• Description of the task: Could you set down every entry exactly as it stands, without the images?

Segment Open

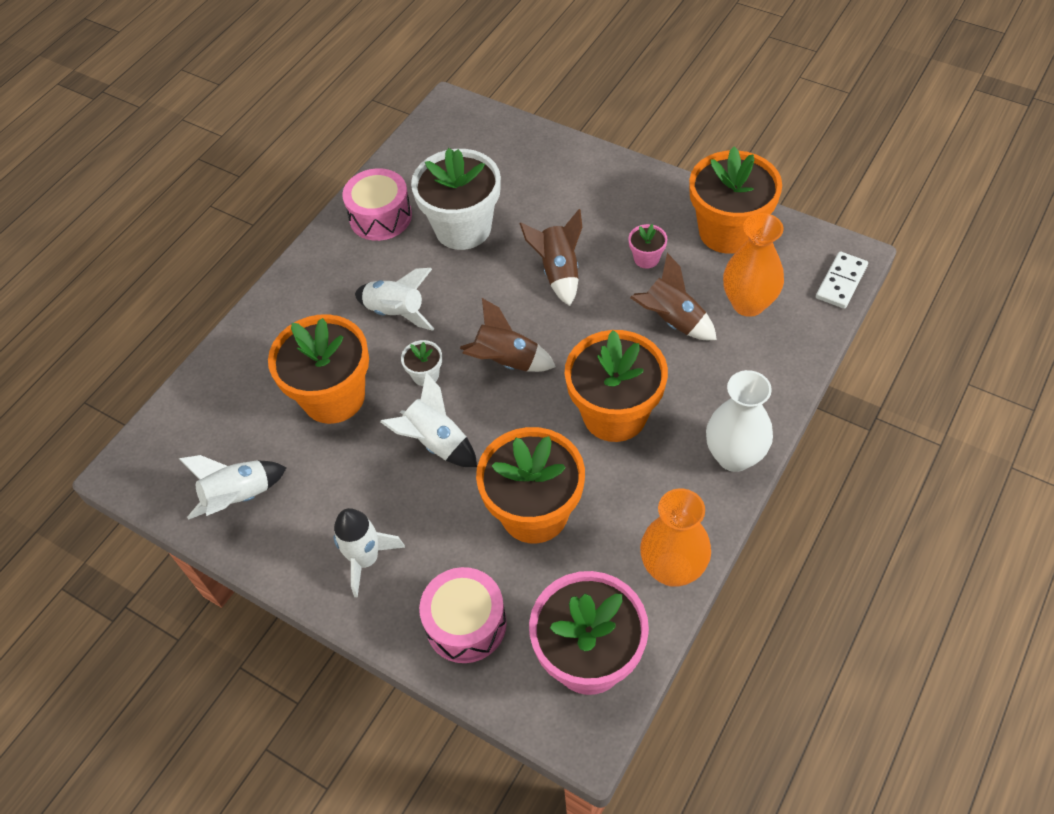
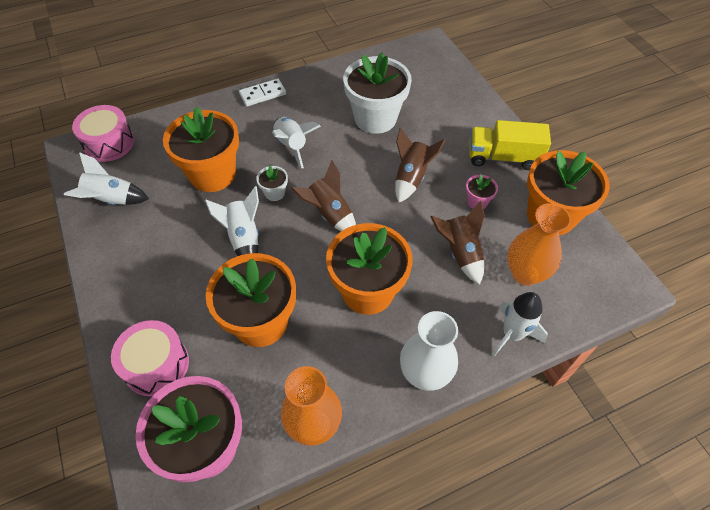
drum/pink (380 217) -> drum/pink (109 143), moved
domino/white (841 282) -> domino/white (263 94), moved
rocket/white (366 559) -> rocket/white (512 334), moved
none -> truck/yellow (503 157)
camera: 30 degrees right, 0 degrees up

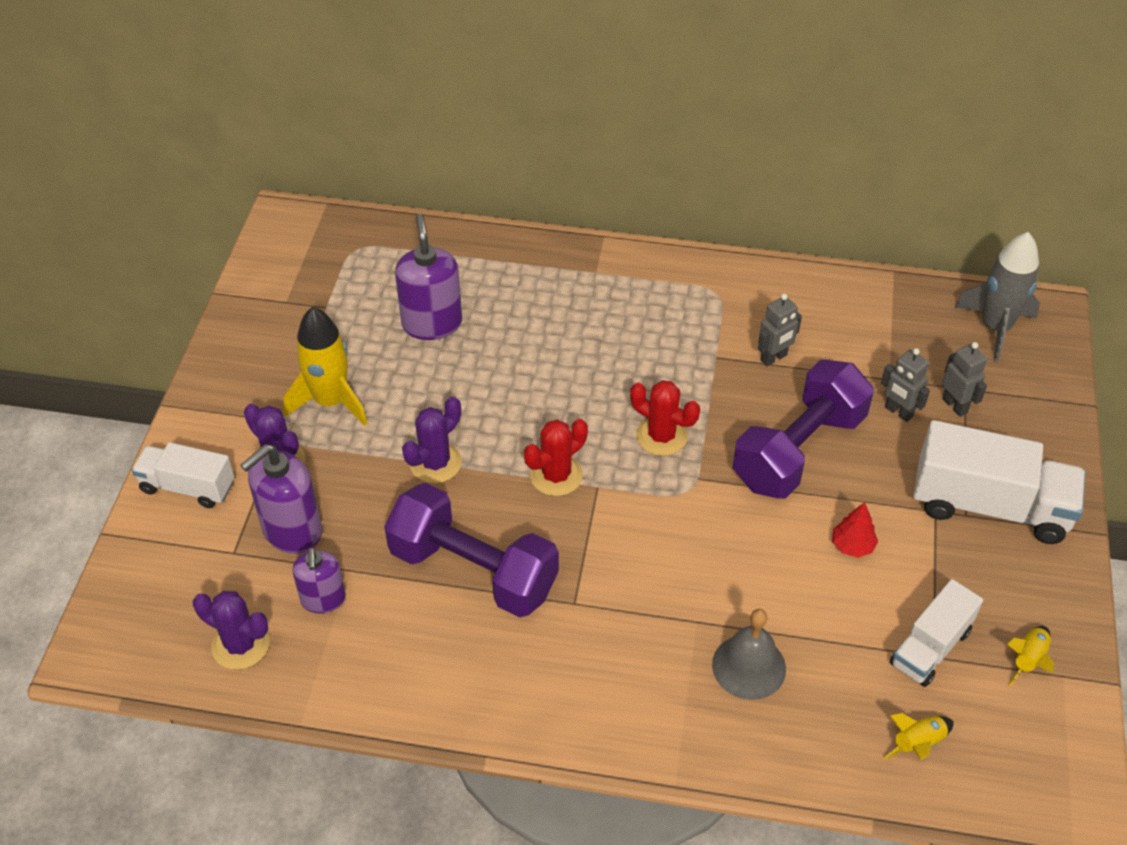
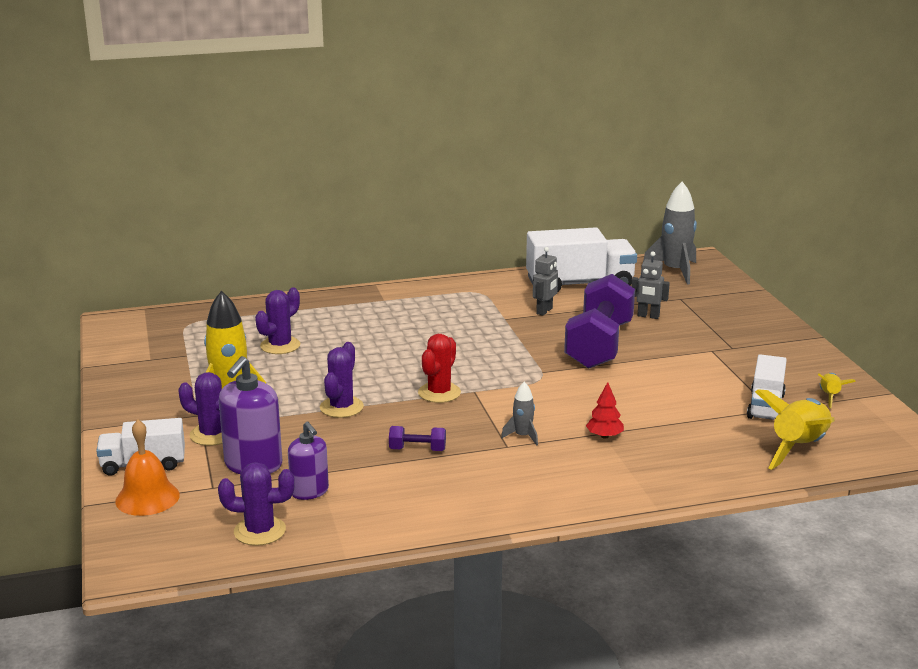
soap dispenser/purple (432 323) -> cactus/purple (280 346)
robot/grey (955 405) -> none
cactus/red (661 436) -> none
truck/white (989 506) -> truck/white (579 284), moved
dumbbell/purple (473 571) -> dumbbell/purple (417 449), x0.40
tree/red (852 545) -> tree/red (604 436), moved
bell/grey (749 666) -> none
rocket/yellow (917 744) -> rocket/yellow (799 448), x1.99
none -> rocket/grey (522 436)
none -> bell/orange (147 498)
camera: 25 degrees left, 25 degrees down

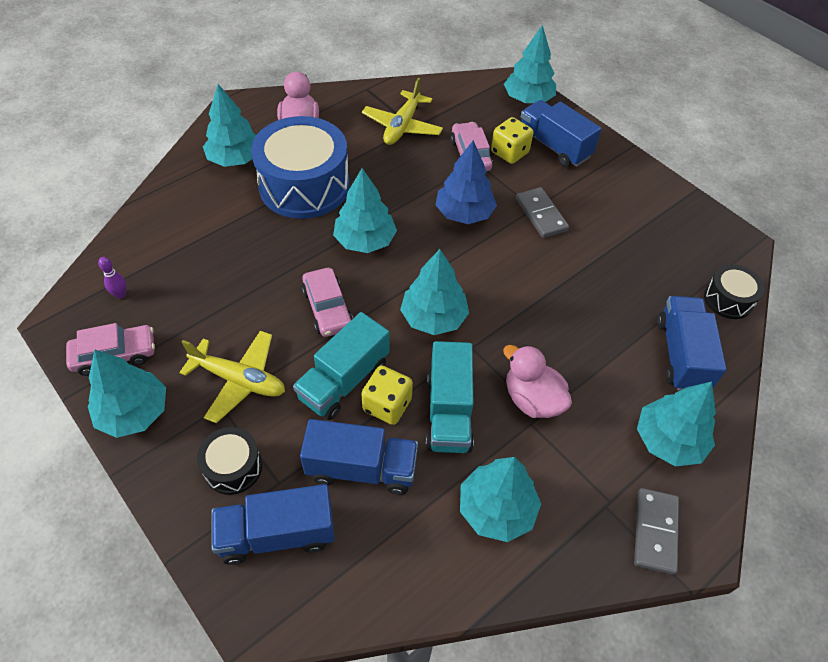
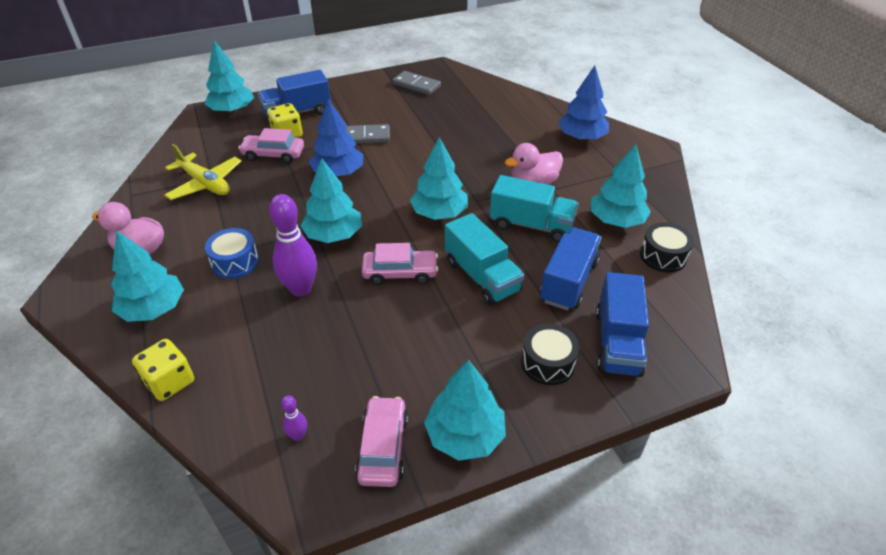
drum/blue (304 185) -> drum/blue (235 262), x0.48
drum/black (728 299) -> drum/black (663 256), moved
truck/blue (681 355) -> none
plane/yellow (239 380) -> none
dice/yellow (387 405) -> dice/yellow (170 382), moved
tree/turquoise (668 440) -> tree/blue (582 137)
domino/grey (655 532) -> domino/grey (416 85), moved
none -> bowling pin/purple (301 289)
camera: 70 degrees left, 10 degrees down

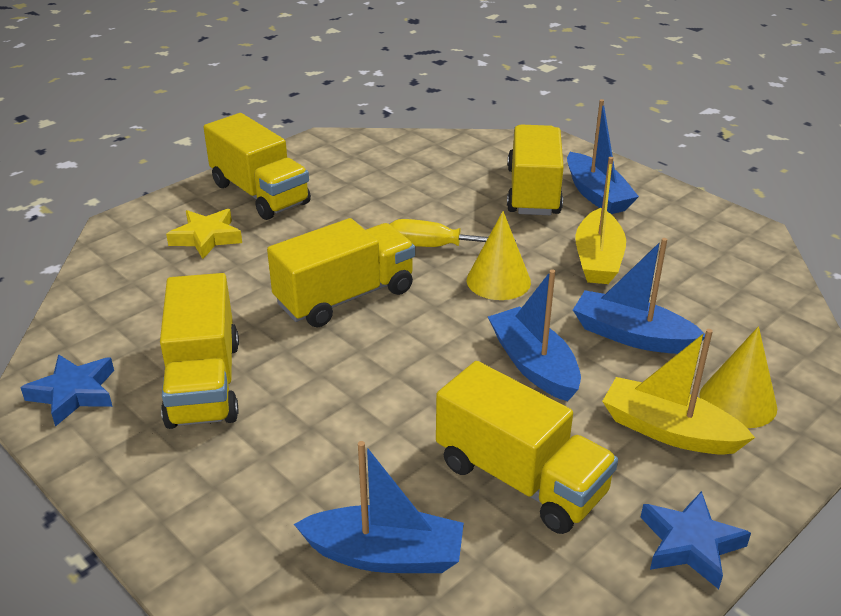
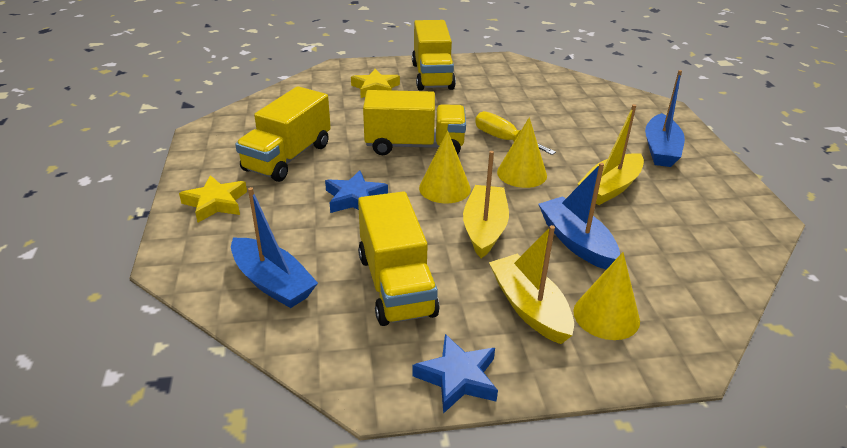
truck/yellow (533 192) -> none
boat/blue (533 365) -> boat/yellow (484 229)
star/blue (74 393) -> star/blue (355 198), moved
none -> cone/yellow (444 188)
none -> star/yellow (215 203)
camera: 35 degrees right, 0 degrees up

Segment Closed

• Written solution:
drum/pink (380 217) -> drum/pink (109 143), moved
domino/white (841 282) -> domino/white (263 94), moved
rocket/white (366 559) -> rocket/white (512 334), moved
none -> truck/yellow (503 157)
camera: 30 degrees right, 0 degrees up

soap dispenser/purple (432 323) -> cactus/purple (280 346)
robot/grey (955 405) -> none
cactus/red (661 436) -> none
truck/white (989 506) -> truck/white (579 284), moved
dumbbell/purple (473 571) -> dumbbell/purple (417 449), x0.40
tree/red (852 545) -> tree/red (604 436), moved
bell/grey (749 666) -> none
rocket/yellow (917 744) -> rocket/yellow (799 448), x1.99
none -> rocket/grey (522 436)
none -> bell/orange (147 498)
camera: 25 degrees left, 25 degrees down

drum/blue (304 185) -> drum/blue (235 262), x0.48
drum/black (728 299) -> drum/black (663 256), moved
truck/blue (681 355) -> none
plane/yellow (239 380) -> none
dice/yellow (387 405) -> dice/yellow (170 382), moved
tree/turquoise (668 440) -> tree/blue (582 137)
domino/grey (655 532) -> domino/grey (416 85), moved
none -> bowling pin/purple (301 289)
camera: 70 degrees left, 10 degrees down

truck/yellow (533 192) -> none
boat/blue (533 365) -> boat/yellow (484 229)
star/blue (74 393) -> star/blue (355 198), moved
none -> cone/yellow (444 188)
none -> star/yellow (215 203)
camera: 35 degrees right, 0 degrees up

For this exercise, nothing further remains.